▶ **Problem**
Find the word "right" in the listing; pull out each line holding it.

▶ **Exercise materials**

##########

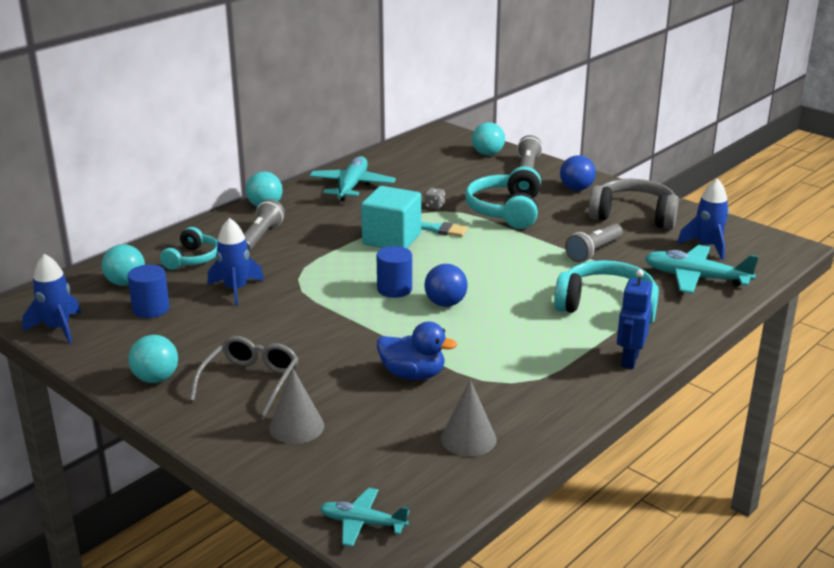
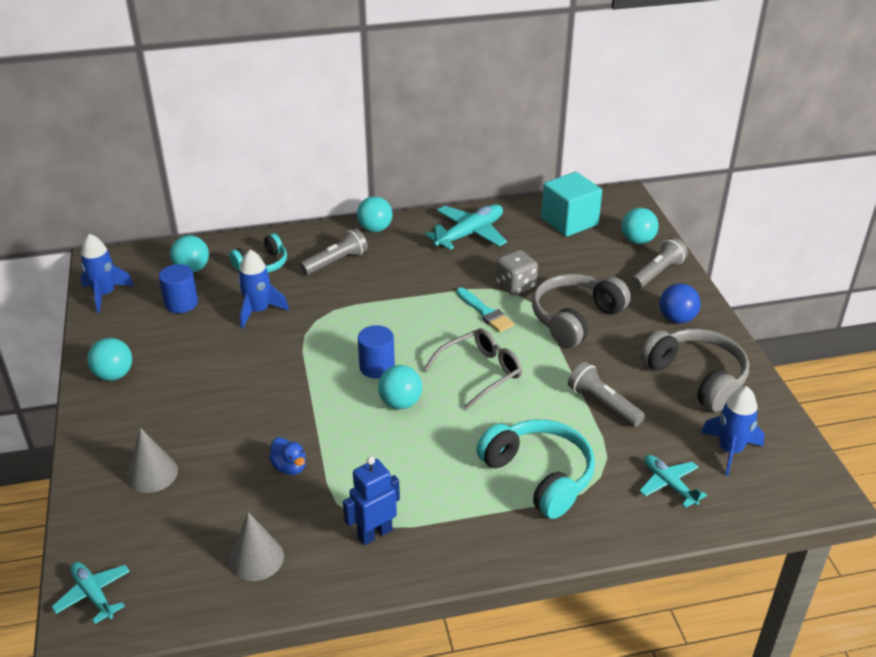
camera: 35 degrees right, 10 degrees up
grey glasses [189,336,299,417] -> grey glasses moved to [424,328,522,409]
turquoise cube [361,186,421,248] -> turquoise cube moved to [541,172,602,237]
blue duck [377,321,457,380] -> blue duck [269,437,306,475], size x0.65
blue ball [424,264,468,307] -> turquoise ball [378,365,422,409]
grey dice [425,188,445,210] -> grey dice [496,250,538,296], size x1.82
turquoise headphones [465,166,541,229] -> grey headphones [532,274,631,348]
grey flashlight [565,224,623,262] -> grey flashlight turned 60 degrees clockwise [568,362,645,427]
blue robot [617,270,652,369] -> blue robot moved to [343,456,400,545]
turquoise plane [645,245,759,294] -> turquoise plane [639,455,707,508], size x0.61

##########

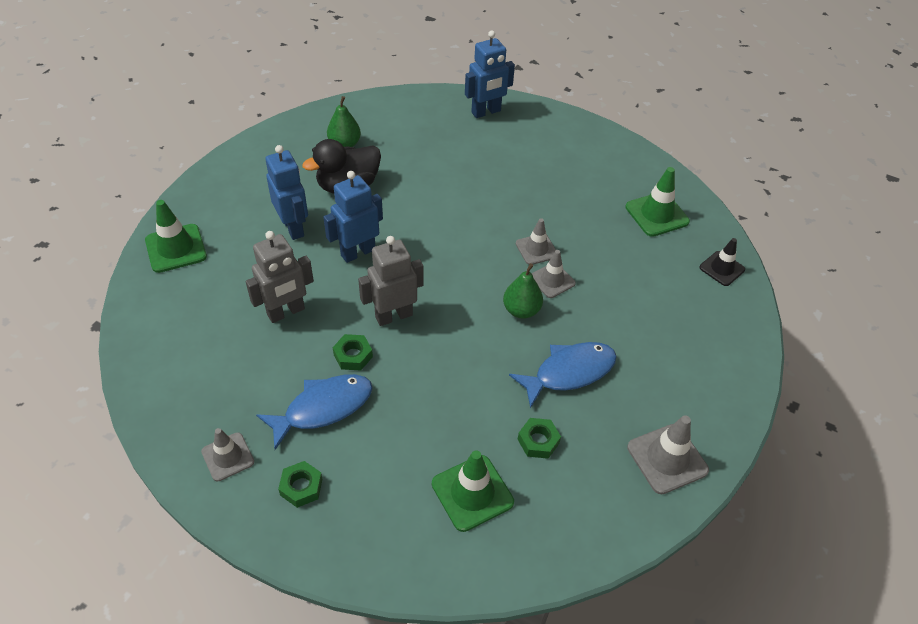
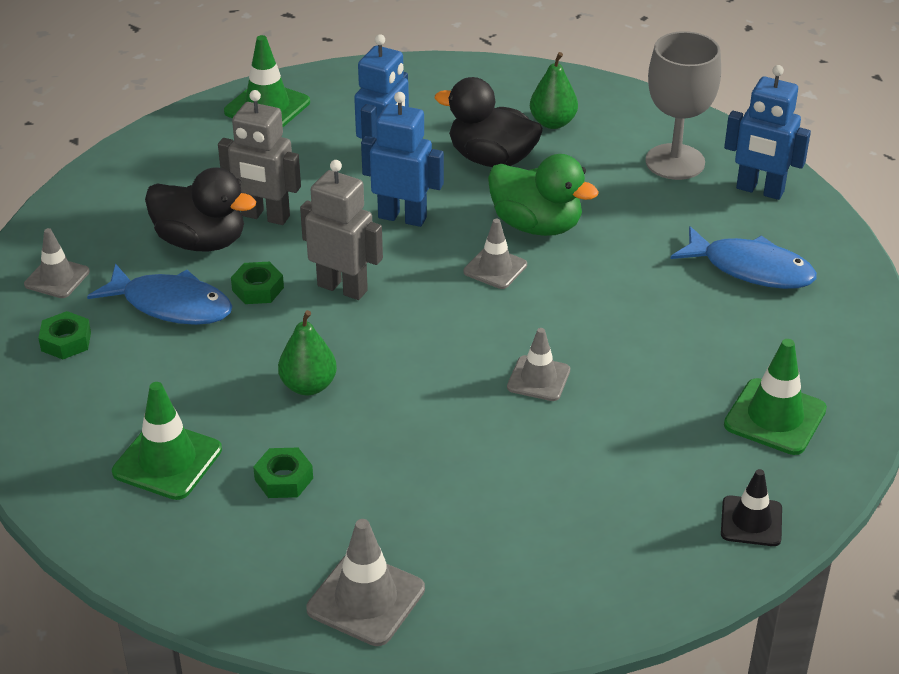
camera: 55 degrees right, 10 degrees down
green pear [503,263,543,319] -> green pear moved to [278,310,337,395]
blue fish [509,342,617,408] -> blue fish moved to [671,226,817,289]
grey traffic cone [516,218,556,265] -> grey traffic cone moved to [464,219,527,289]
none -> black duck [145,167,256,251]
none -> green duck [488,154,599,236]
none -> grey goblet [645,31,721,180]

##########

▶ **Expected answer**
camera: 35 degrees right, 10 degrees up
camera: 55 degrees right, 10 degrees down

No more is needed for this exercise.